--- Task ---
Repeat the lines beginning at the one with "C1: 3.3uF (plus" and running to the end of the material, keeping the first and last of them, exactly as they appear.

--- The data ---
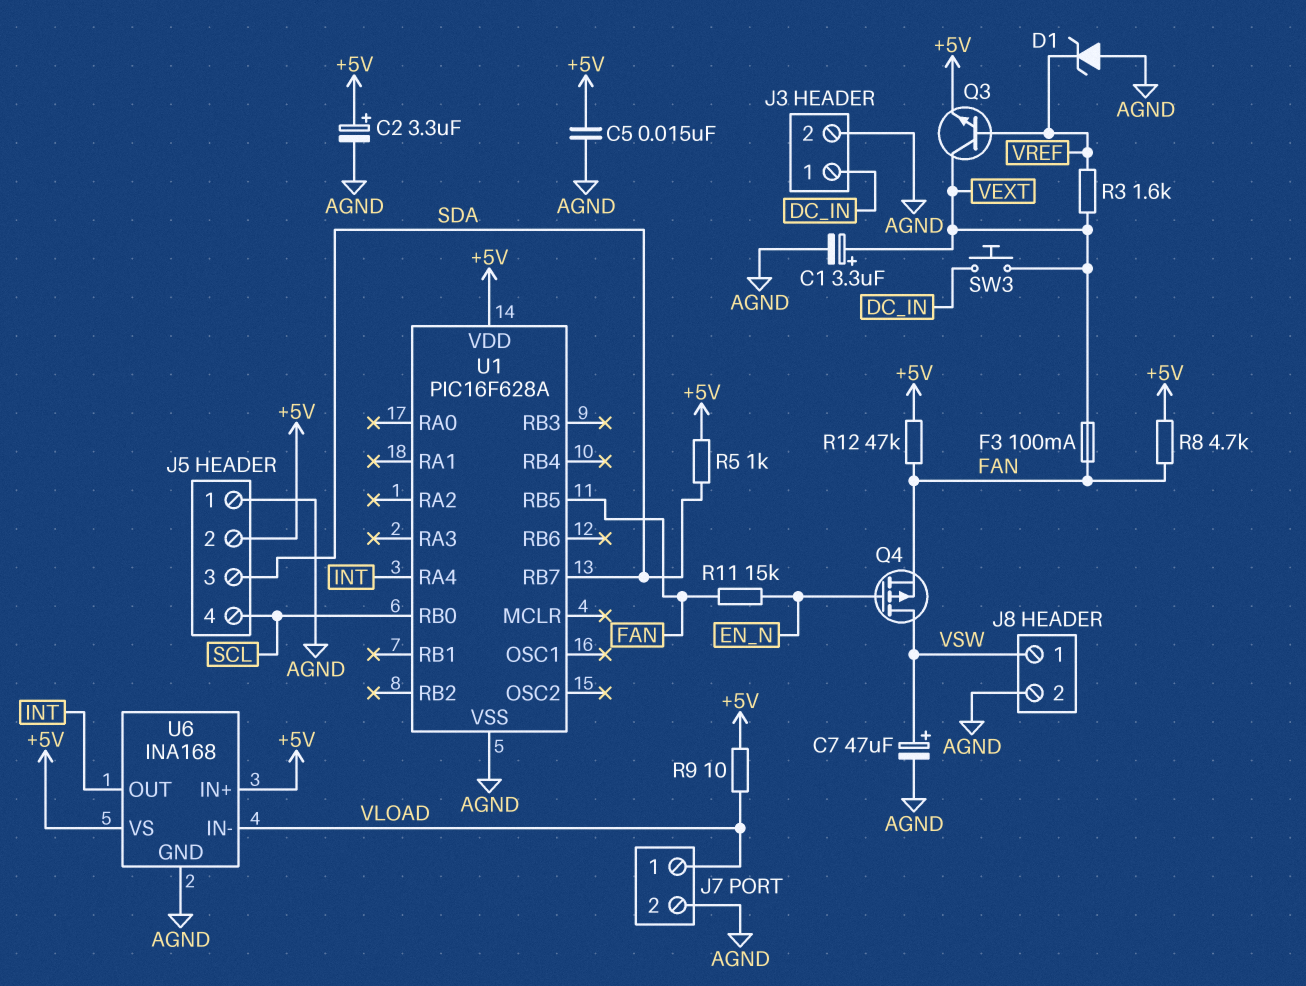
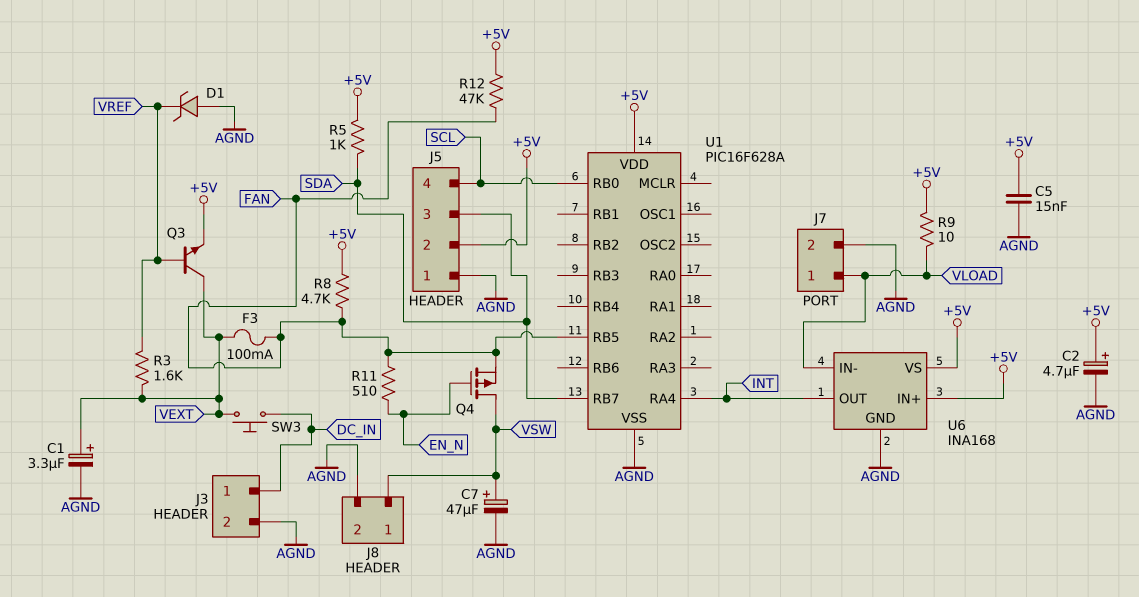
C2: 3.3uF (plus +5V, minus AGND) -> 4.7uF (plus +5V, minus AGND)
R11: 15k (EN_N, FAN) -> 510 (EN_N, FAN)

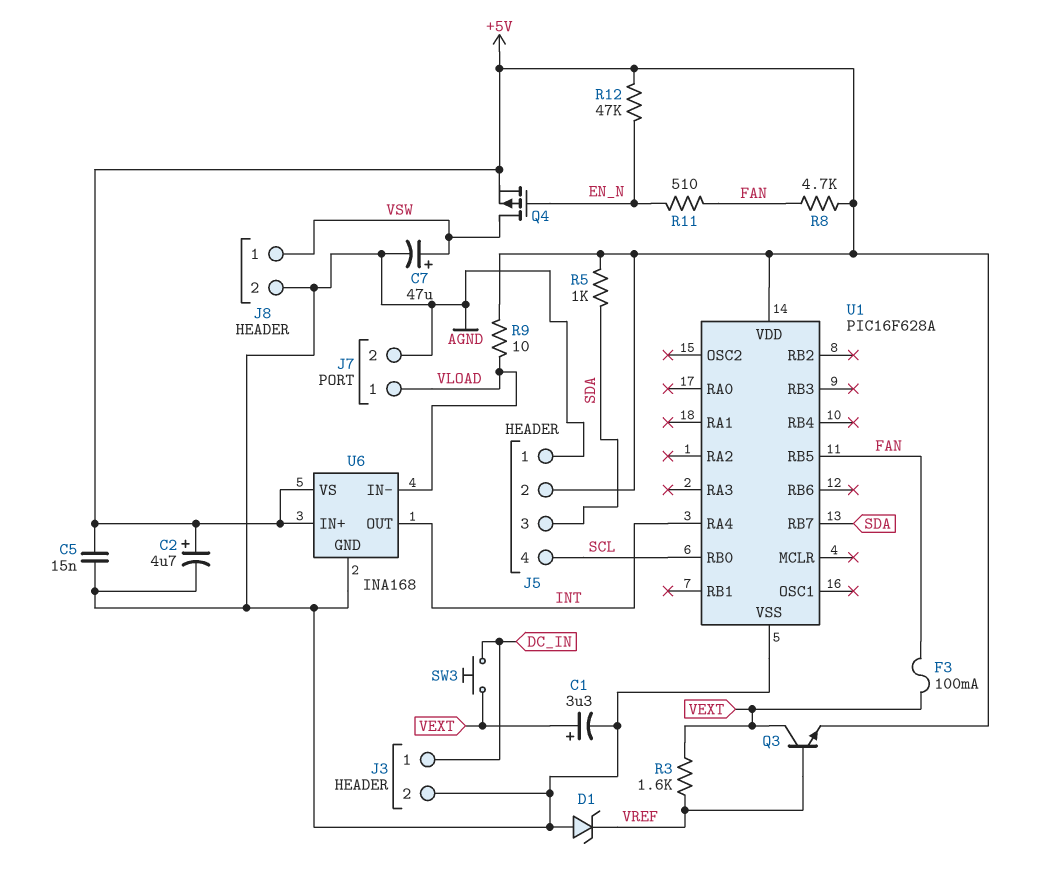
Q4: PMOS (G EN_N, D VSW, S FAN) -> PMOS (G EN_N, D VSW, S +5V)
R12: 47k (+5V, FAN) -> 47k (+5V, EN_N)

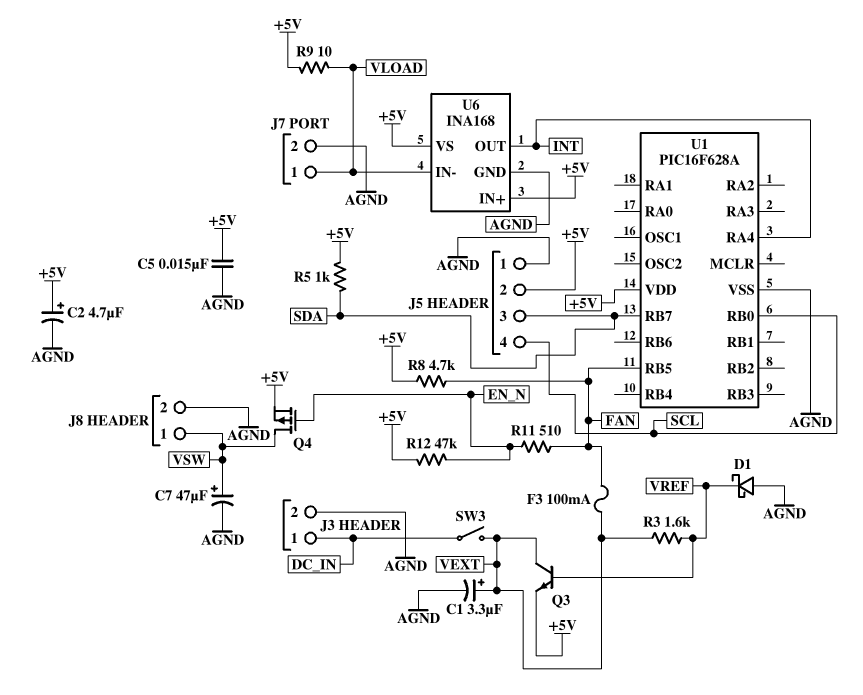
D1: zener (A AGND, K VREF) -> schottky (A AGND, K VREF)
SW3: button (DC_IN, VEXT) -> switch (DC_IN, VEXT)

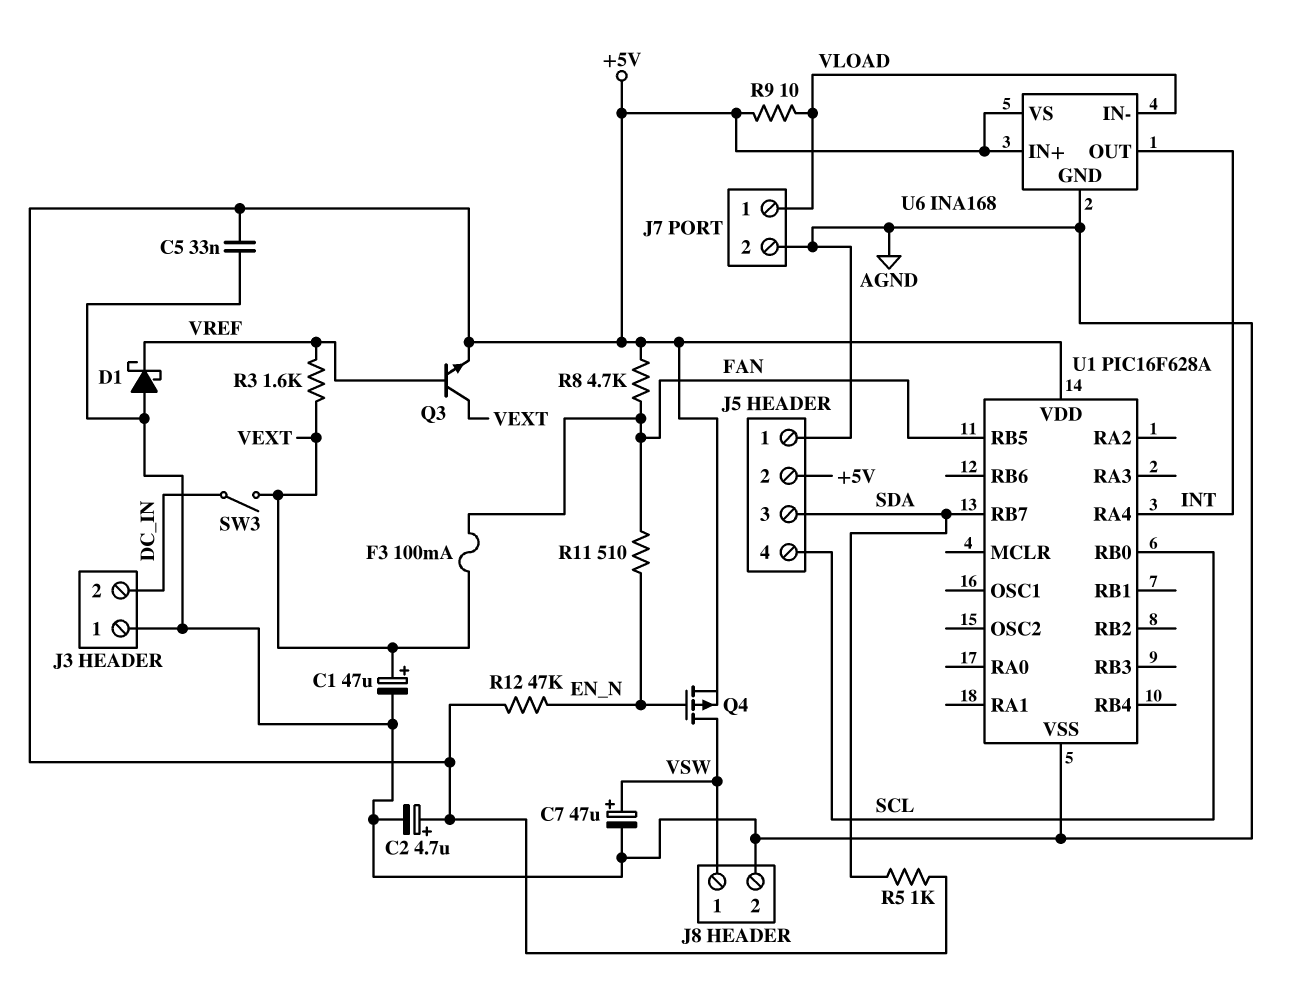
C1: 3.3uF (plus VEXT, minus AGND) -> 47uF (plus VEXT, minus AGND)
C5: 15nF (+5V, AGND) -> 33nF (+5V, AGND)
J3 pin 1: DC_IN -> AGND
J3 pin 2: AGND -> DC_IN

--- Solution below ---
C1: 3.3uF (plus VEXT, minus AGND) -> 47uF (plus VEXT, minus AGND)
C5: 15nF (+5V, AGND) -> 33nF (+5V, AGND)
J3 pin 1: DC_IN -> AGND
J3 pin 2: AGND -> DC_IN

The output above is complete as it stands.